Start of Given records

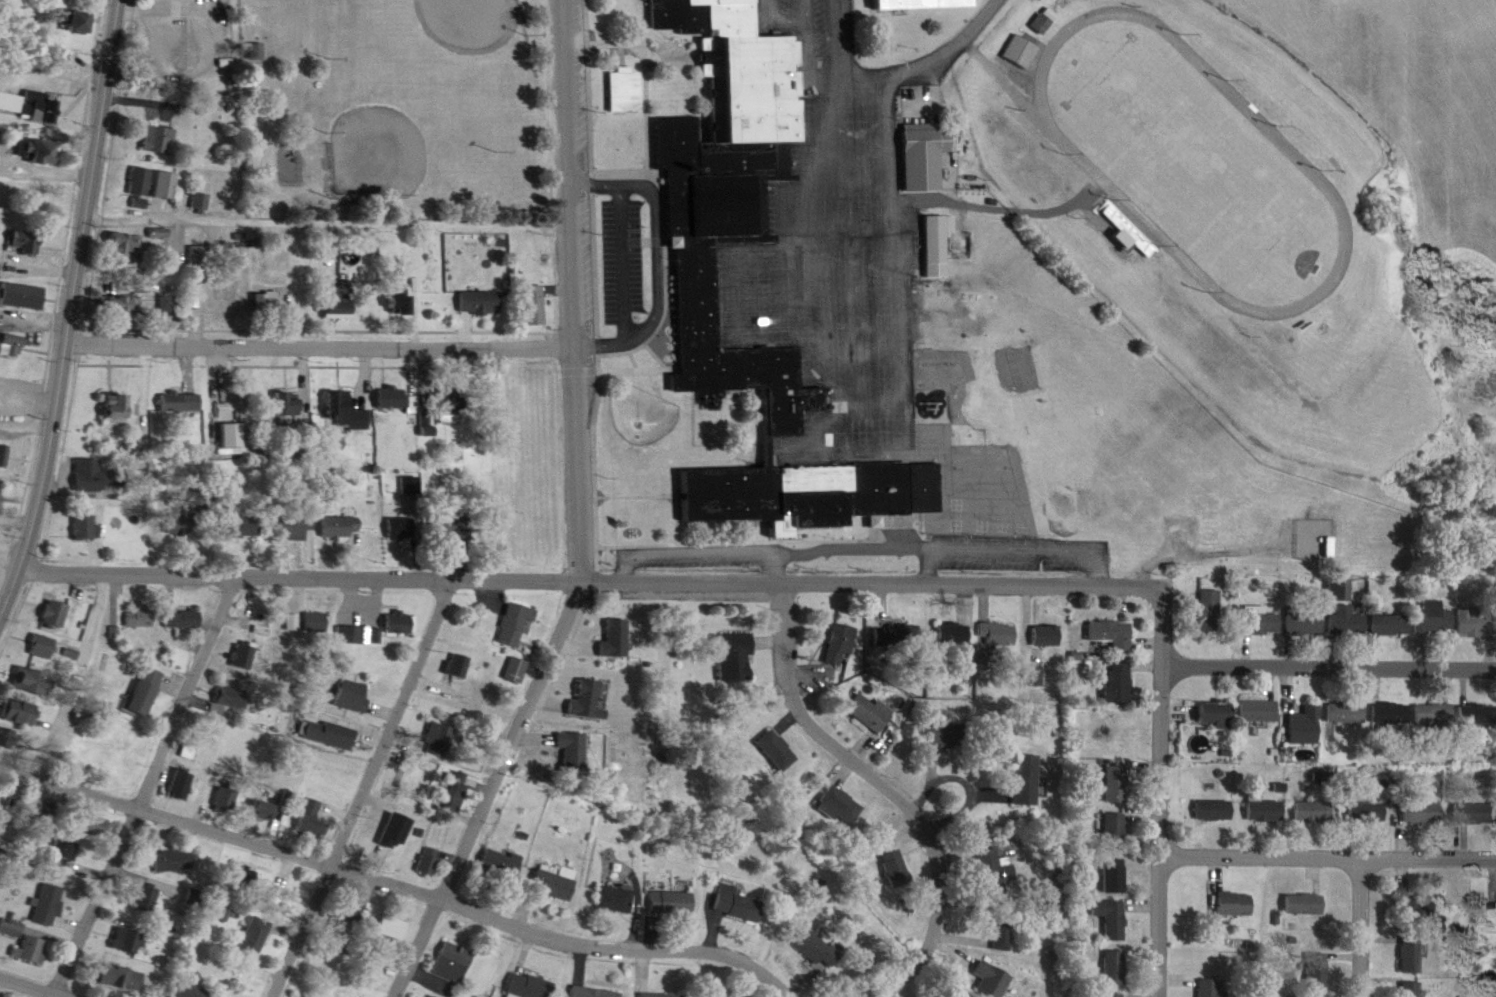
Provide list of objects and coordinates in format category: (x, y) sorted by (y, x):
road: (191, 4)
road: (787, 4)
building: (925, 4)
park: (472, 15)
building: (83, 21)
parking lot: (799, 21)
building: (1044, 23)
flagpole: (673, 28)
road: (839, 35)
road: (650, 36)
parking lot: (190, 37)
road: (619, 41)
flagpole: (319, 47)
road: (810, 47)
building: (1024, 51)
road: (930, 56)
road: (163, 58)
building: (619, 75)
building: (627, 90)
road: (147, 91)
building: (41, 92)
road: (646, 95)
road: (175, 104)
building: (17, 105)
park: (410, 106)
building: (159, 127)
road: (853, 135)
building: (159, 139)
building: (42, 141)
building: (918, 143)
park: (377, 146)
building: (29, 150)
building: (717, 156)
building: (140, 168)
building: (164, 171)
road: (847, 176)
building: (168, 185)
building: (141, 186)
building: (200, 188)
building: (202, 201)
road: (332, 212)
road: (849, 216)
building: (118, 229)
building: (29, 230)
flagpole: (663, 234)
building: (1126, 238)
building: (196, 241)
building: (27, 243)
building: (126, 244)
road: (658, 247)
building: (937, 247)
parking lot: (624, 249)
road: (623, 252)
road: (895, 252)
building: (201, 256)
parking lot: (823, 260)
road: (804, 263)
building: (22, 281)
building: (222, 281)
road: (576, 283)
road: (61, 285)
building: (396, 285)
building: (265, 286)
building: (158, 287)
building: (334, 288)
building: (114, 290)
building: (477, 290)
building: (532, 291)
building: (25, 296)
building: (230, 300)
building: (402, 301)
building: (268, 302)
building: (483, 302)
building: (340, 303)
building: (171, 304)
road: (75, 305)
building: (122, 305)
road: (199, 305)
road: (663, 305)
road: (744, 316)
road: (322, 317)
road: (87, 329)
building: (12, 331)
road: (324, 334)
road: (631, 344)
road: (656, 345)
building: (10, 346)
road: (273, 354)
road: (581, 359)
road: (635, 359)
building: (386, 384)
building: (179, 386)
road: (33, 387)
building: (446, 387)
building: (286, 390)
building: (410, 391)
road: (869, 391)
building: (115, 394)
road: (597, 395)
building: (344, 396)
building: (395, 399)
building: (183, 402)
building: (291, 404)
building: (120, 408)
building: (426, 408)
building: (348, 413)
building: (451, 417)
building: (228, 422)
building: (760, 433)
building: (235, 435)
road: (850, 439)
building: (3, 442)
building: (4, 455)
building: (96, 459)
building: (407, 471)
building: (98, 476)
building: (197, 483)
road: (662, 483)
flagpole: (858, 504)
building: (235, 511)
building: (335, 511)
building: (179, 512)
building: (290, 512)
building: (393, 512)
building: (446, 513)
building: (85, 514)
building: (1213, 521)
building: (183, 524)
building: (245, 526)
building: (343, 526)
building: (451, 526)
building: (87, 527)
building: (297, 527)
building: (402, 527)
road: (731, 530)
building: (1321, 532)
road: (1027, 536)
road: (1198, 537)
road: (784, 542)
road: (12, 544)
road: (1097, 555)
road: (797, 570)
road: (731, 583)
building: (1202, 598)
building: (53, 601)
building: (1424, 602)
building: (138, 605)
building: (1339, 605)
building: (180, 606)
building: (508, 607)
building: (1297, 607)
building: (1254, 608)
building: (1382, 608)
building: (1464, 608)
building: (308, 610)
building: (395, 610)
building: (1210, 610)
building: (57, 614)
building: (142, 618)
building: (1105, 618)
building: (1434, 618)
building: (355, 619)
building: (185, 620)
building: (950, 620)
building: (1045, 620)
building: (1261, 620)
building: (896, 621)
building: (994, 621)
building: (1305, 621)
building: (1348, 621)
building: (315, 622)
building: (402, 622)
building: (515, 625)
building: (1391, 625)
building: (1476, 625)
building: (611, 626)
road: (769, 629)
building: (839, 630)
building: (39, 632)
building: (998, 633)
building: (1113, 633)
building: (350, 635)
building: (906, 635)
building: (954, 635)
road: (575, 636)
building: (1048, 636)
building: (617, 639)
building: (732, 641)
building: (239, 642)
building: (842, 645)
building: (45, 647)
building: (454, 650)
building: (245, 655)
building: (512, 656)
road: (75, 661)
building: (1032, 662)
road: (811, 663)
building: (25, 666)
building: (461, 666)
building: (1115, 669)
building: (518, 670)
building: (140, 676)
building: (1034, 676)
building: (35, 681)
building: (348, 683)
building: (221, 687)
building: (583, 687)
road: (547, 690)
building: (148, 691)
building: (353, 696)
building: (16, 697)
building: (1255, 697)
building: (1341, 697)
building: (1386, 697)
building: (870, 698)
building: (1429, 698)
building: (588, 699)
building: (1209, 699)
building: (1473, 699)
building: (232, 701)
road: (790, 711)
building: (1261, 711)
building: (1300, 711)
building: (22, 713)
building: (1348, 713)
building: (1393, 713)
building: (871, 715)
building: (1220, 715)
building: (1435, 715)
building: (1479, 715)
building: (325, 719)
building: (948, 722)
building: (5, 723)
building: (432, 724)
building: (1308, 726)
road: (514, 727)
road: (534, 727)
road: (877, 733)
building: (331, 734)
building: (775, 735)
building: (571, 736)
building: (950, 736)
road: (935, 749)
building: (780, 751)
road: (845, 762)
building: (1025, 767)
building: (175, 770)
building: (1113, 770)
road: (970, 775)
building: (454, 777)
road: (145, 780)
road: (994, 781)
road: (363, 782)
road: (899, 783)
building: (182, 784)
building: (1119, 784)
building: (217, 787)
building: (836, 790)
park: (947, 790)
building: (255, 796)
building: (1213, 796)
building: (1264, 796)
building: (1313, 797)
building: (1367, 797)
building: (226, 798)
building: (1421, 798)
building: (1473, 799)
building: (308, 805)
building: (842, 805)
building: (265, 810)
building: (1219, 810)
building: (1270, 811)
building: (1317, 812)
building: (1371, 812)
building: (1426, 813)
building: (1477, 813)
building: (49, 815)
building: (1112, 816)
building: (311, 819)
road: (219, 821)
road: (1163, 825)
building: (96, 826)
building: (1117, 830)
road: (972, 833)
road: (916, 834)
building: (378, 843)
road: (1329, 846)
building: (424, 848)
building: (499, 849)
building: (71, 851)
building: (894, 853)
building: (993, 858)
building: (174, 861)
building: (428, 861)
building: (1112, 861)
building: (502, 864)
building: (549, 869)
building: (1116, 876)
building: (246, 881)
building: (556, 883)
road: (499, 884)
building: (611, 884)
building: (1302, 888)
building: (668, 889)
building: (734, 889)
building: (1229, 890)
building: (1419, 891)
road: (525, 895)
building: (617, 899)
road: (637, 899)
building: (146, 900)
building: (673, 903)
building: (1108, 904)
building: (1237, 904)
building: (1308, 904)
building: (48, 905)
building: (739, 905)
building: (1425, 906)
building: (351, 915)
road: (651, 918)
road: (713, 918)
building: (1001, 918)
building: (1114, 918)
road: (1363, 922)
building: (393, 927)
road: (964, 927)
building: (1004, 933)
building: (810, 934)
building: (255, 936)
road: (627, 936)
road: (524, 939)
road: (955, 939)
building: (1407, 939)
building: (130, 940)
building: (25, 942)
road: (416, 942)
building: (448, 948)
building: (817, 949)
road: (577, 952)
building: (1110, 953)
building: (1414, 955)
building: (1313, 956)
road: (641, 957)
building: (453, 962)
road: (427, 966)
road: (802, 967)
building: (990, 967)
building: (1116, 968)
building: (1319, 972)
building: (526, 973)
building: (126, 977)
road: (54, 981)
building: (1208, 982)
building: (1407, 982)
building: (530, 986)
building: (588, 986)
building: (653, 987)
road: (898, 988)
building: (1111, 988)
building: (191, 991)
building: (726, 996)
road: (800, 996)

End of Given records

(Problem to work on):
"parking" is the string to look for; please copy every line of the records above where it appears.

(Task answer):
parking lot: (799, 21)
parking lot: (190, 37)
parking lot: (624, 249)
parking lot: (823, 260)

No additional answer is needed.